►

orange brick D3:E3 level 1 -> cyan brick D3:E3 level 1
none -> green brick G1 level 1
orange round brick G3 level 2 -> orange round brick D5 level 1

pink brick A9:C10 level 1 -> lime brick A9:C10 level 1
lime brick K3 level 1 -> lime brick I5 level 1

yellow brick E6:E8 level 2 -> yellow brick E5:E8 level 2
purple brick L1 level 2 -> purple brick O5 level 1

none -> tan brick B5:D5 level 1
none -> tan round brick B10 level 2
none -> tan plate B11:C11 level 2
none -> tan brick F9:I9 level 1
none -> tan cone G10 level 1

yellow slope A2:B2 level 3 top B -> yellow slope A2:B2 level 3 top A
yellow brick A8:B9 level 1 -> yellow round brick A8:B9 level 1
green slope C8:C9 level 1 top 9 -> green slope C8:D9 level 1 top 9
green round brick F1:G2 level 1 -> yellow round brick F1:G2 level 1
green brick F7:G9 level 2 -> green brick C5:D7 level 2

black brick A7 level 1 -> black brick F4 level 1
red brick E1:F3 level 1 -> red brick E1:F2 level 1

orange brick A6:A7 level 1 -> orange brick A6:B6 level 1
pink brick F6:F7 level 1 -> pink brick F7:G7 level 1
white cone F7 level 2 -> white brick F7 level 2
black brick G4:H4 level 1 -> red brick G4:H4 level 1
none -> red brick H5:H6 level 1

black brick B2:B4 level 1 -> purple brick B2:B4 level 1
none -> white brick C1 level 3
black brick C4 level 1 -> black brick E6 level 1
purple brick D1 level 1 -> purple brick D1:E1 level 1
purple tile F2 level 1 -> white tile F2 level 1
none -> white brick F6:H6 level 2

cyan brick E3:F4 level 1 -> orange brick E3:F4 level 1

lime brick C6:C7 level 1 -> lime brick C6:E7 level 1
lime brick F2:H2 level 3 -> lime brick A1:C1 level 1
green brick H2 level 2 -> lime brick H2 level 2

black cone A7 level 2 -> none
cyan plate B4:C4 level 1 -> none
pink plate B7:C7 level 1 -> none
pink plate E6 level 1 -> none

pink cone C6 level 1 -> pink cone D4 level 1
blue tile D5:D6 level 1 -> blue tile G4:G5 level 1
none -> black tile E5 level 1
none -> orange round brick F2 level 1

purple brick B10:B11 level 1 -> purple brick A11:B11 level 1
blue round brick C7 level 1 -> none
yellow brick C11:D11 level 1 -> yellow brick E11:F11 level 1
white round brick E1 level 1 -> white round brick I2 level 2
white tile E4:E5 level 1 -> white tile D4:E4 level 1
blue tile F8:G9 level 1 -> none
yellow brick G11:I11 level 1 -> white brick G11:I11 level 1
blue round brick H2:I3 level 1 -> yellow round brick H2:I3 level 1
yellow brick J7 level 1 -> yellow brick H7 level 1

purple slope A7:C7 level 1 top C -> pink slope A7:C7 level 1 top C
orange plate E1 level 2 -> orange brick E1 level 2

◄

Print, exactly as they appear above, the lines running from the one with "blue round brick C7 level 1 -> none" through the final line.

### Solution for this problem
blue round brick C7 level 1 -> none
yellow brick C11:D11 level 1 -> yellow brick E11:F11 level 1
white round brick E1 level 1 -> white round brick I2 level 2
white tile E4:E5 level 1 -> white tile D4:E4 level 1
blue tile F8:G9 level 1 -> none
yellow brick G11:I11 level 1 -> white brick G11:I11 level 1
blue round brick H2:I3 level 1 -> yellow round brick H2:I3 level 1
yellow brick J7 level 1 -> yellow brick H7 level 1

purple slope A7:C7 level 1 top C -> pink slope A7:C7 level 1 top C
orange plate E1 level 2 -> orange brick E1 level 2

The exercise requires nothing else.